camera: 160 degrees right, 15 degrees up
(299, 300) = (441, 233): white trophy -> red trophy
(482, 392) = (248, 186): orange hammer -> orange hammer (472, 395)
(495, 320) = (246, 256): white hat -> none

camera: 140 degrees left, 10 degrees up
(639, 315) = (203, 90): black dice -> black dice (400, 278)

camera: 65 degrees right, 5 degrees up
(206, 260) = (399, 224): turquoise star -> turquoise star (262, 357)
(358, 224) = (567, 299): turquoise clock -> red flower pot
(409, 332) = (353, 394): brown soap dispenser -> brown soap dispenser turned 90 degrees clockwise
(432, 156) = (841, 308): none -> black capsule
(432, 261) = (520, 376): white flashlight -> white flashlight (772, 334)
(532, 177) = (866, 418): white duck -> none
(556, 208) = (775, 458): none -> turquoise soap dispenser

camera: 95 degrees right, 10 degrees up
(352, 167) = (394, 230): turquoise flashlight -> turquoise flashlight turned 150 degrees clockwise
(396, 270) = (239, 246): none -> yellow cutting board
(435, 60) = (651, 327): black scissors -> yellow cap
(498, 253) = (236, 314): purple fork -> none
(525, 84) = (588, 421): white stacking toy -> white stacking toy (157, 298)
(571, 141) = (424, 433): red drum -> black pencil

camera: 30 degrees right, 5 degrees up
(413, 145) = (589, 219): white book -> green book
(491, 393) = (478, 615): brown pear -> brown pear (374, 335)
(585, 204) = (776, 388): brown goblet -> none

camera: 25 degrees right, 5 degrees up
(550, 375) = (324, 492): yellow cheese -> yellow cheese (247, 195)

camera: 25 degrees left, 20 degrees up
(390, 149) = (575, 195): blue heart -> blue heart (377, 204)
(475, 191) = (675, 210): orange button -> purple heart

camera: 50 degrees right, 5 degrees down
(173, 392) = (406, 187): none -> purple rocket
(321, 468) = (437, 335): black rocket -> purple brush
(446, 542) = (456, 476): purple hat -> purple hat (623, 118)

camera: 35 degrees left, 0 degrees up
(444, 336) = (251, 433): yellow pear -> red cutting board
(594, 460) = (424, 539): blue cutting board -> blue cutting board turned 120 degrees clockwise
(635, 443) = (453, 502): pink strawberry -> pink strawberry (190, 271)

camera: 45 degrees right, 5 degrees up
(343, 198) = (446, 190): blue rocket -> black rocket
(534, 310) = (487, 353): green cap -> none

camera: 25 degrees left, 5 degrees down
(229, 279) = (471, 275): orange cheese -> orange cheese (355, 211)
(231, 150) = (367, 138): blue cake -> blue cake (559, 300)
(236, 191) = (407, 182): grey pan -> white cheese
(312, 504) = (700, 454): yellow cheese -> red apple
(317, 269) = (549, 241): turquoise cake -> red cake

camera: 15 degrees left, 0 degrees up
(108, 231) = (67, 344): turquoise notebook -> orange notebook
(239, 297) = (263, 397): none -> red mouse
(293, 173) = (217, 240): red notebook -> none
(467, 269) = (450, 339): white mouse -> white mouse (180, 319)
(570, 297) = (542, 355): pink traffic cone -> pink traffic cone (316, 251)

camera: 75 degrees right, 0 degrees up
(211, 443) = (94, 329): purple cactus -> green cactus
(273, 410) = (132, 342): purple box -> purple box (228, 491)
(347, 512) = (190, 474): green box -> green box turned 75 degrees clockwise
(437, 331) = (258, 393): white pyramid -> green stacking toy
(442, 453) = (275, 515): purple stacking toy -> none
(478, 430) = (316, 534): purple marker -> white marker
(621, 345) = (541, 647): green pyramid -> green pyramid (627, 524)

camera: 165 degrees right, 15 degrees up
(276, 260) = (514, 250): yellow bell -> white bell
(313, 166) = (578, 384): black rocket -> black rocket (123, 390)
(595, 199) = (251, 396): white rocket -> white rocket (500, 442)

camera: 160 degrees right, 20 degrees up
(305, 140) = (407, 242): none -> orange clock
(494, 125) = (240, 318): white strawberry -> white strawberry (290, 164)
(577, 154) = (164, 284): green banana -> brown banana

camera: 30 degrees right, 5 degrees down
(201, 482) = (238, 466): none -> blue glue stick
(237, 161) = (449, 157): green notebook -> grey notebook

--- --- ---

- [About this task]:
Of the lines above, extract only those from the line with "(231, 150) = (367, 138): blue" to the line with "camera: 75 degrees right, 0 degrees up", both included, exactly as written.

- [Response for this exercise]:
(231, 150) = (367, 138): blue cake -> blue cake (559, 300)
(236, 191) = (407, 182): grey pan -> white cheese
(312, 504) = (700, 454): yellow cheese -> red apple
(317, 269) = (549, 241): turquoise cake -> red cake

camera: 15 degrees left, 0 degrees up
(108, 231) = (67, 344): turquoise notebook -> orange notebook
(239, 297) = (263, 397): none -> red mouse
(293, 173) = (217, 240): red notebook -> none
(467, 269) = (450, 339): white mouse -> white mouse (180, 319)
(570, 297) = (542, 355): pink traffic cone -> pink traffic cone (316, 251)

camera: 75 degrees right, 0 degrees up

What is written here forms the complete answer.